# Required work
Go through the records below and count every line containing "none". Reply with the count alone.

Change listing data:
[Start of section]
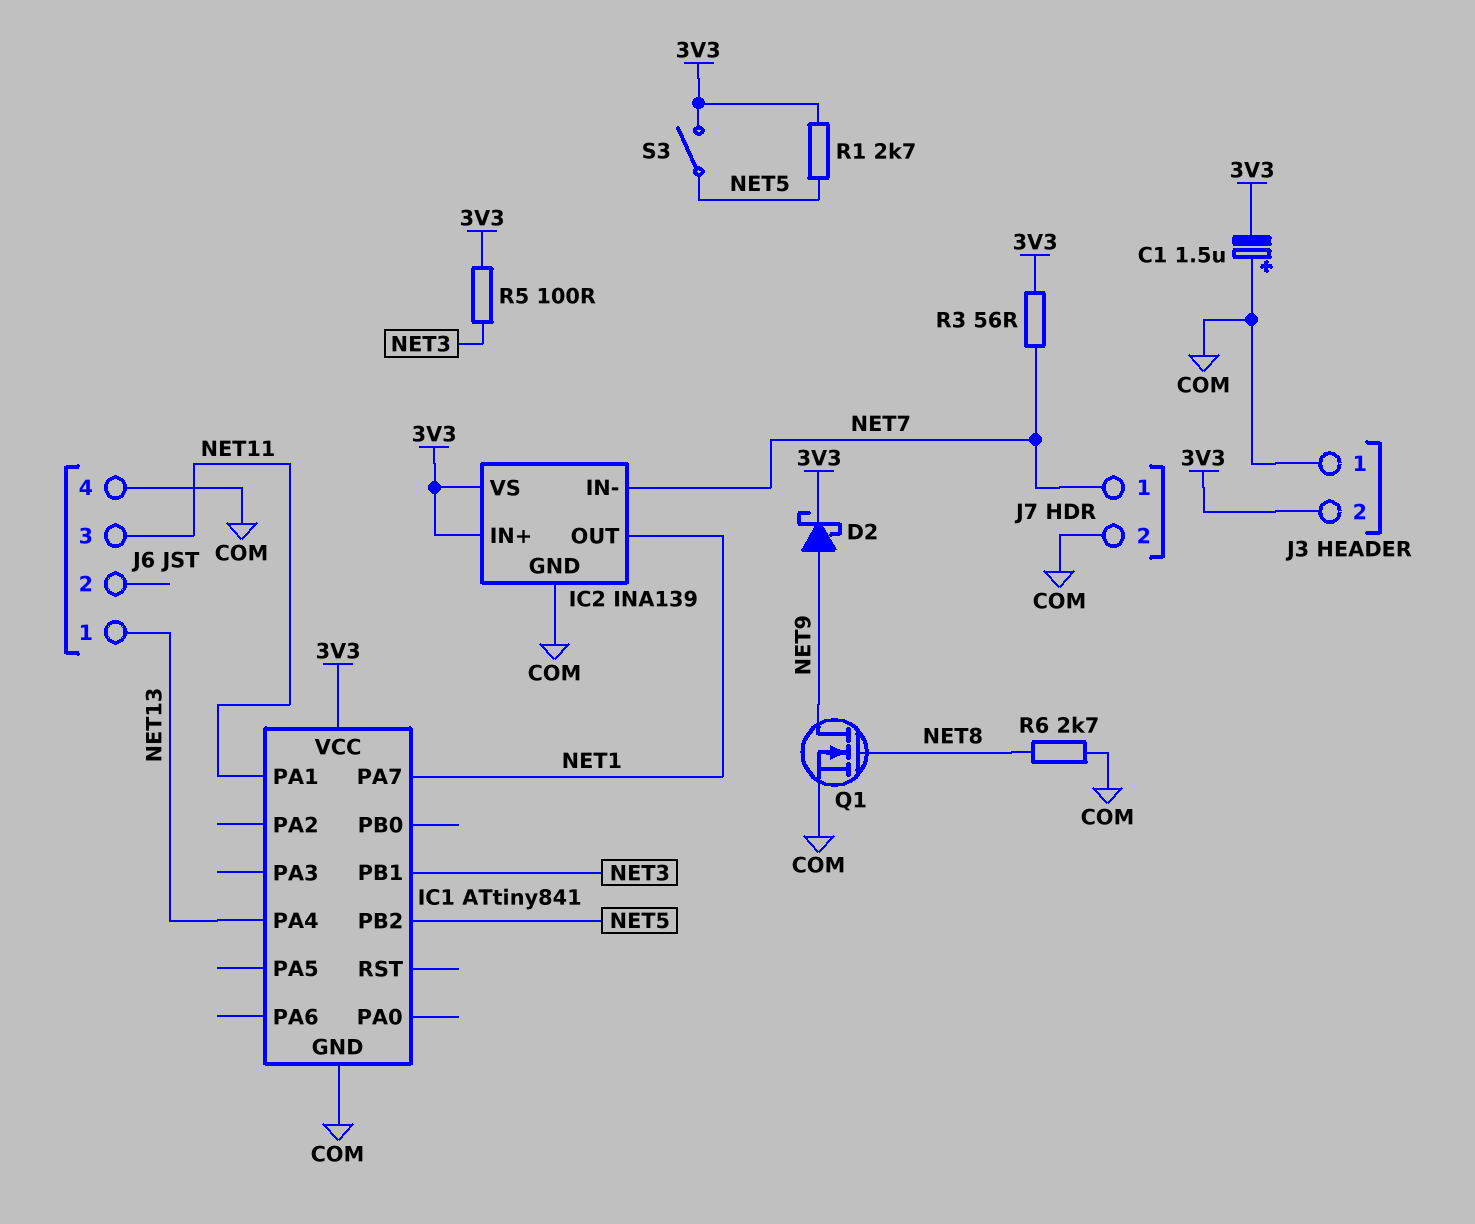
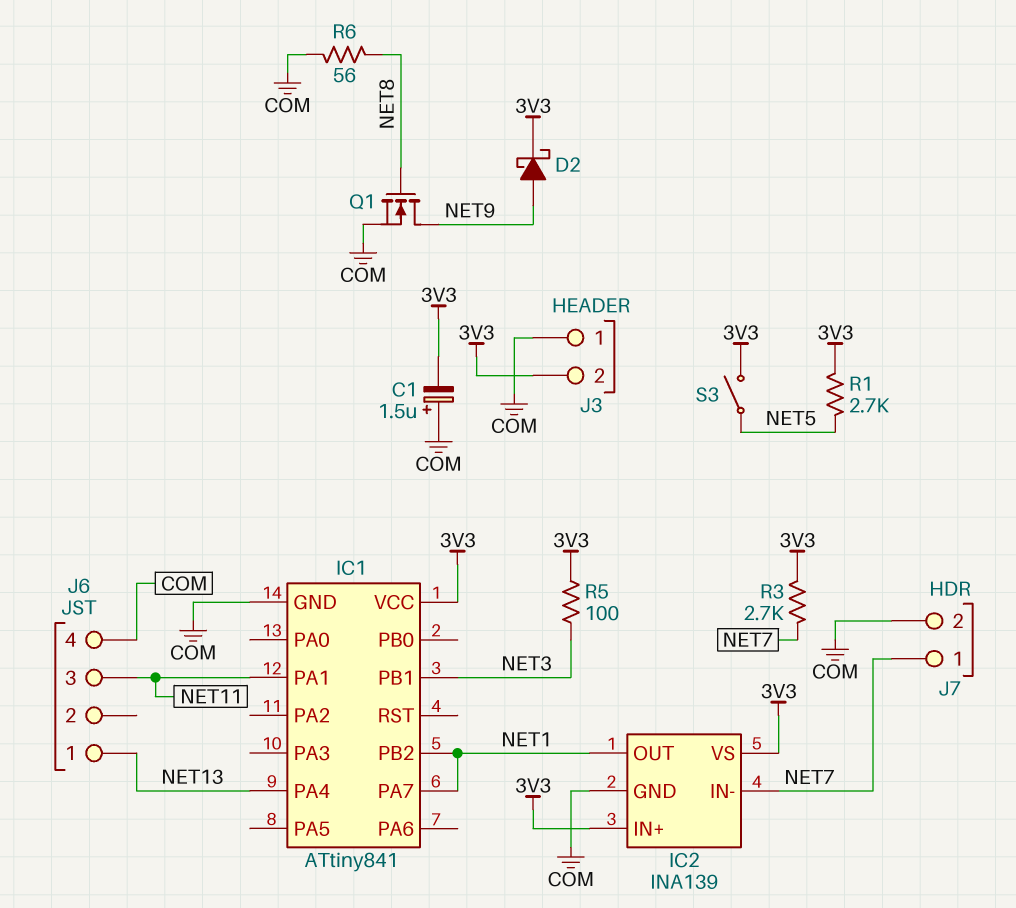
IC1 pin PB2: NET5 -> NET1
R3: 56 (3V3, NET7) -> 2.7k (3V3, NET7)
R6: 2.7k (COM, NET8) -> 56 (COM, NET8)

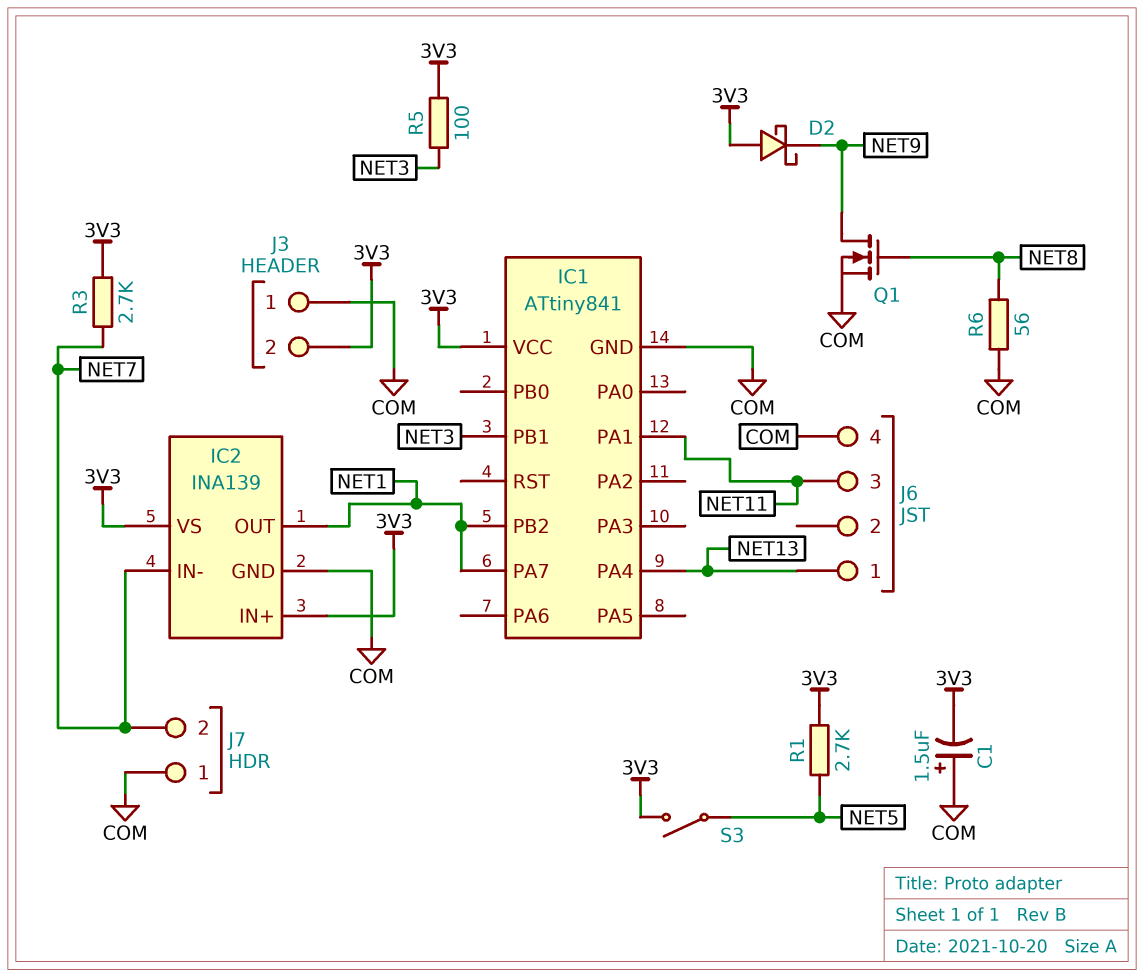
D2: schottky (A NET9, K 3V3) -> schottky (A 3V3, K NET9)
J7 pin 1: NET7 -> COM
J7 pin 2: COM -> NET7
[End of section]
[Start of section]
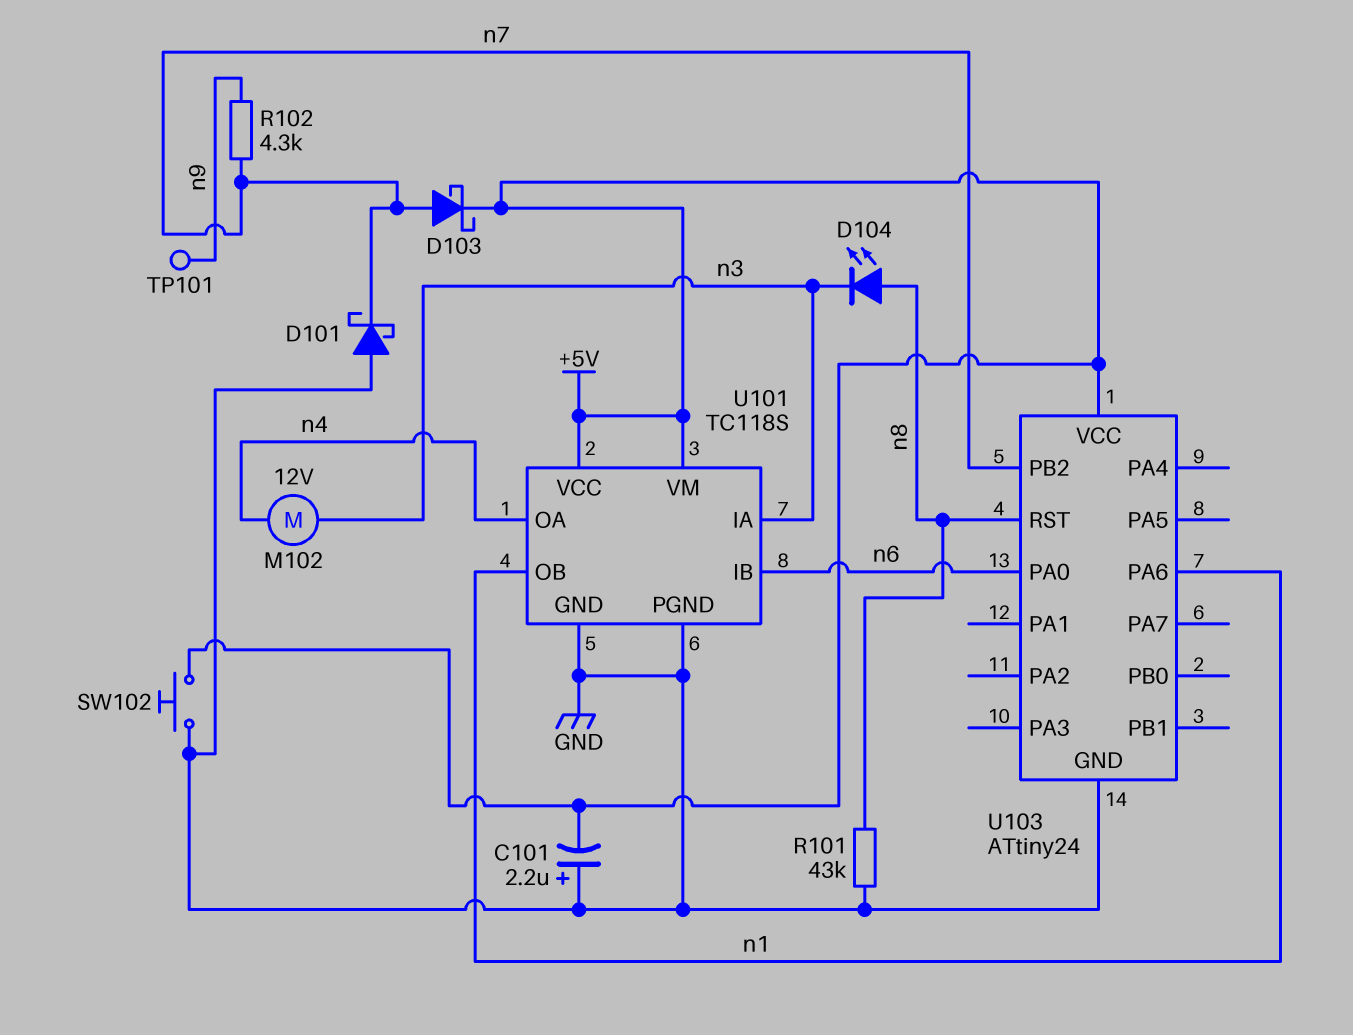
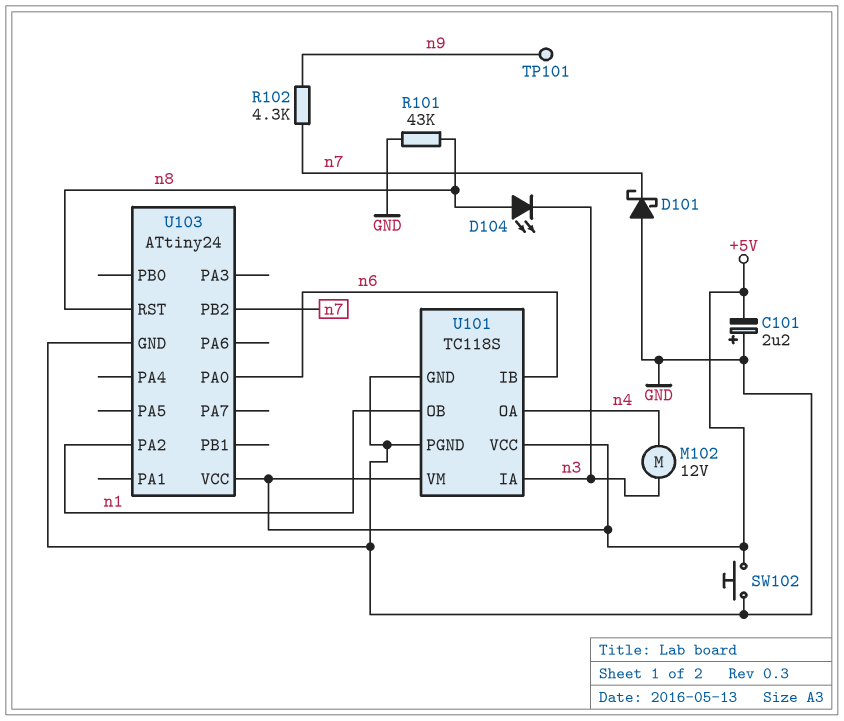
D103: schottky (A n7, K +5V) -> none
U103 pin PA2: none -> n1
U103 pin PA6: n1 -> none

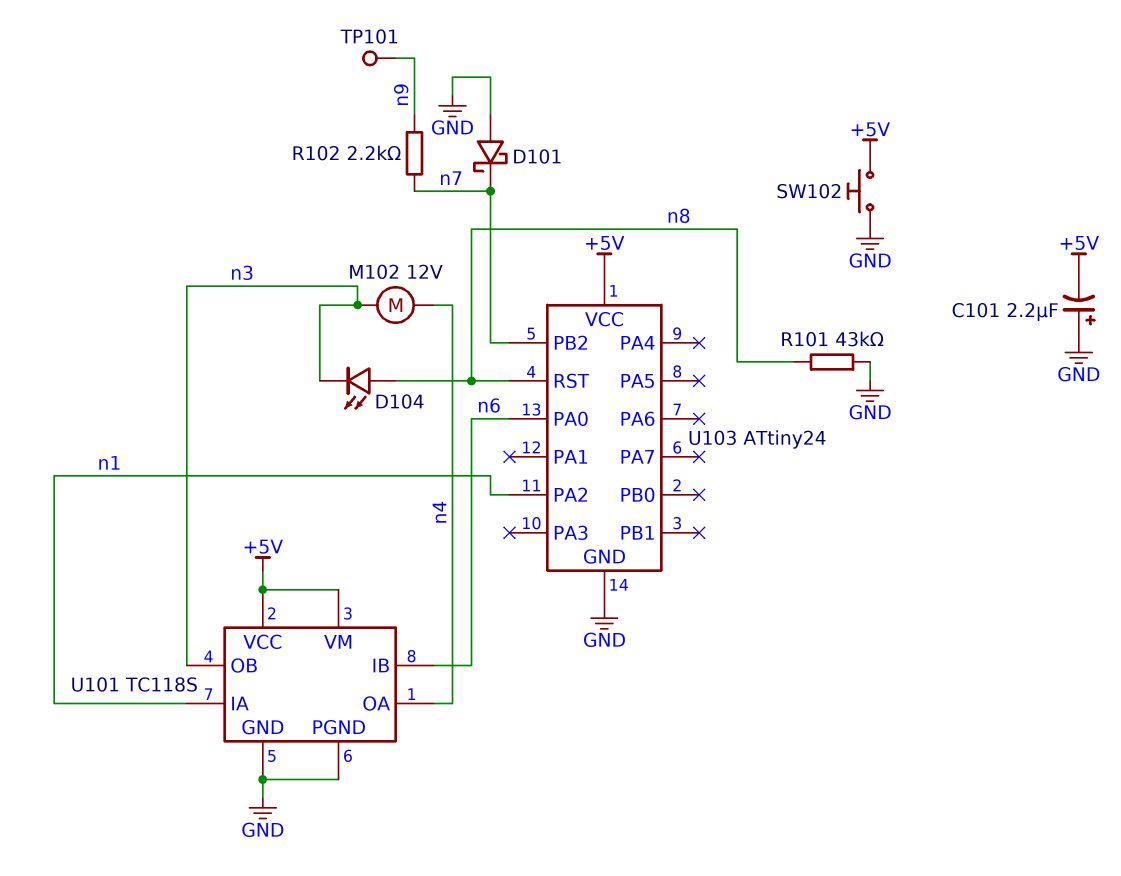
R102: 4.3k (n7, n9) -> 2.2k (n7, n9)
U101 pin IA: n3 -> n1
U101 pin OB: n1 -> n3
[End of section]
# Answer space
3